Object transformation records

.....

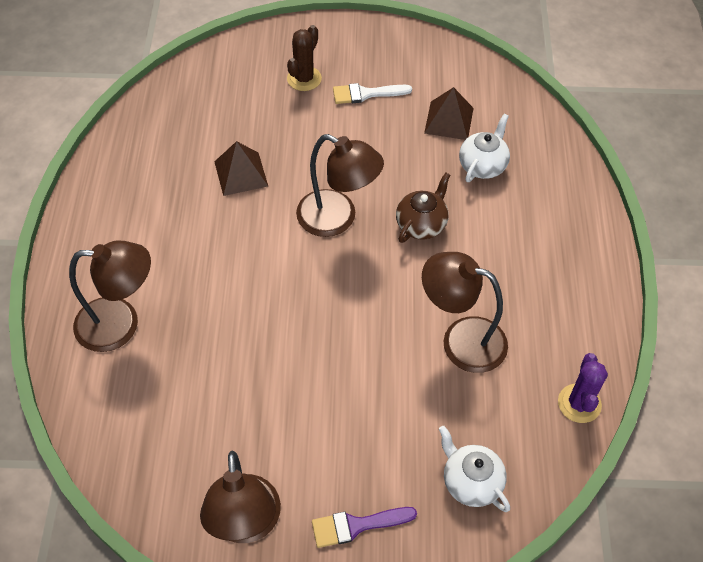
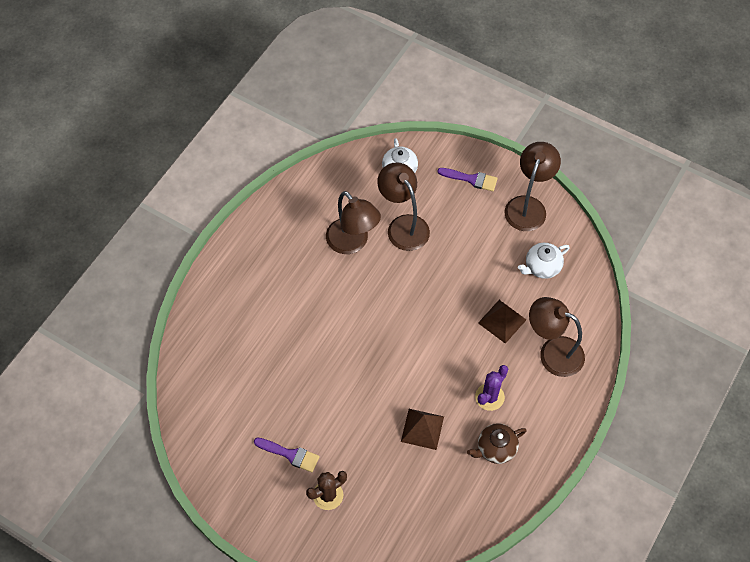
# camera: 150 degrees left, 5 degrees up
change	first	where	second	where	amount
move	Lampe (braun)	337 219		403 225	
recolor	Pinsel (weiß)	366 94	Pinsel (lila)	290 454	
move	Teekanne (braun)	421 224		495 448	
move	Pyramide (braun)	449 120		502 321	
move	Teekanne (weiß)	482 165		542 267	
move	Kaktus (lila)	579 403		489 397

.....

▶ [Task] The records above should be repeated exactly, with every picture omitted.

▶ [Answer to this problem]
# camera: 150 degrees left, 5 degrees up
change	first	where	second	where	amount
move	Lampe (braun)	337 219		403 225	
recolor	Pinsel (weiß)	366 94	Pinsel (lila)	290 454	
move	Teekanne (braun)	421 224		495 448	
move	Pyramide (braun)	449 120		502 321	
move	Teekanne (weiß)	482 165		542 267	
move	Kaktus (lila)	579 403		489 397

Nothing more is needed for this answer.